• **WHAT IS BEING ASKED**:
Look for "R3: none -> 1.1k (3V3, RESET)" in the records below, then copy that line and every line after it, exactly and with nothing added.

======== DATA FOR PROCESSING ========

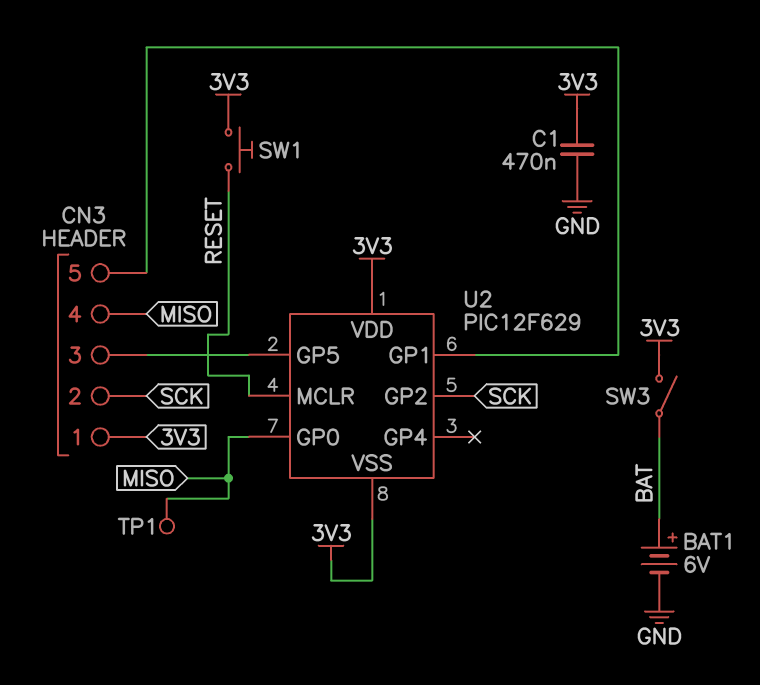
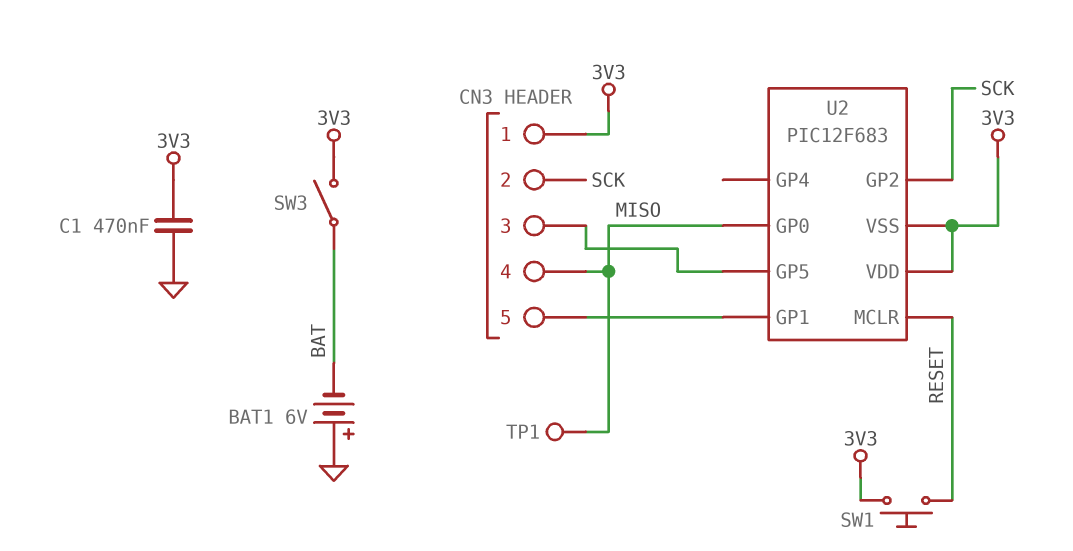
BAT1: 6V (plus BAT, minus GND) -> 6V (plus GND, minus BAT)
U2: PIC12F629 -> PIC12F683

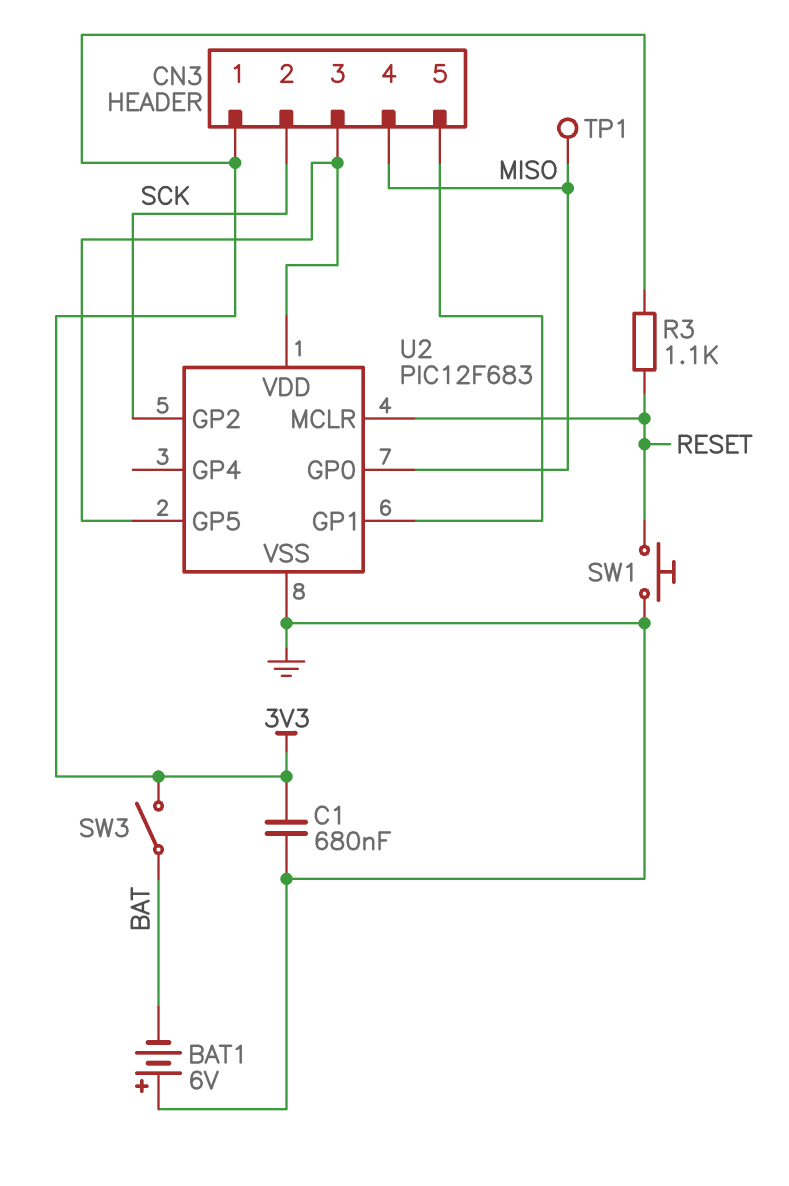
C1: 470nF (3V3, GND) -> 680nF (3V3, GND)
R3: none -> 1.1k (3V3, RESET)
SW1: button (3V3, RESET) -> button (GND, RESET)
U2 pin VDD: 3V3 -> CN3/3
U2 pin VSS: 3V3 -> GND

========

• **COMPLETED TASK**:
R3: none -> 1.1k (3V3, RESET)
SW1: button (3V3, RESET) -> button (GND, RESET)
U2 pin VDD: 3V3 -> CN3/3
U2 pin VSS: 3V3 -> GND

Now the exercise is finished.